● Required action: Write the listing below out again word for word, without a single picture.

● Supplied data:
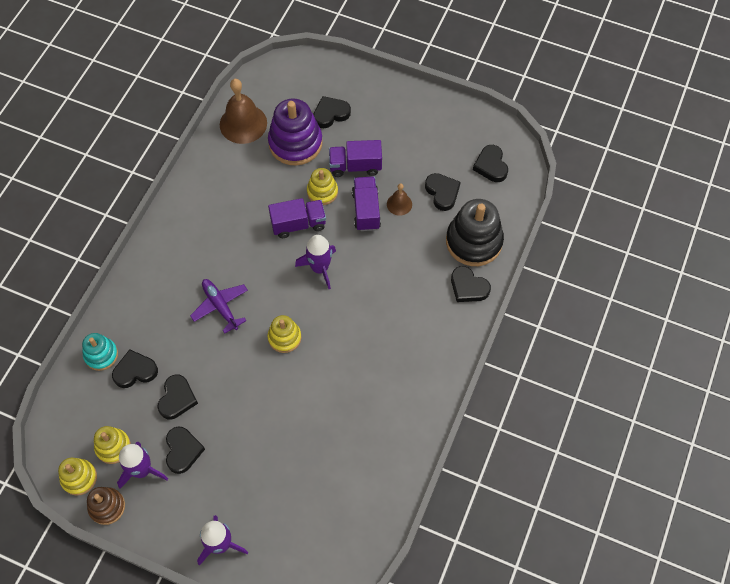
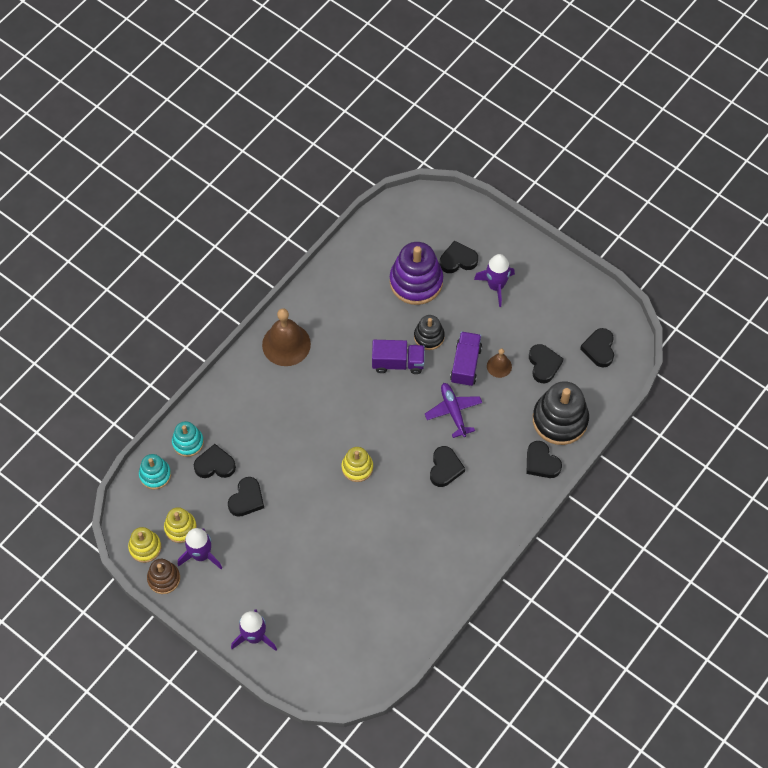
camera: 15 degrees right, 0 degrees up
(73, 397) = (155, 475): none -> turquoise stacking toy
(183, 451) = (241, 547): black heart -> black heart (445, 468)
(220, 306) = (306, 424): purple plane -> purple plane (453, 411)
(243, 123) = (371, 250): brown bell -> brown bell (286, 344)
(319, 268) = (407, 410): purple rocket -> purple rocket (496, 286)
(322, 192) = (429, 336): yellow stacking toy -> black stacking toy
(355, 166) = (467, 318): purple truck -> none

● Exercise answer:
camera: 15 degrees right, 0 degrees up
(73, 397) = (155, 475): none -> turquoise stacking toy
(183, 451) = (241, 547): black heart -> black heart (445, 468)
(220, 306) = (306, 424): purple plane -> purple plane (453, 411)
(243, 123) = (371, 250): brown bell -> brown bell (286, 344)
(319, 268) = (407, 410): purple rocket -> purple rocket (496, 286)
(322, 192) = (429, 336): yellow stacking toy -> black stacking toy
(355, 166) = (467, 318): purple truck -> none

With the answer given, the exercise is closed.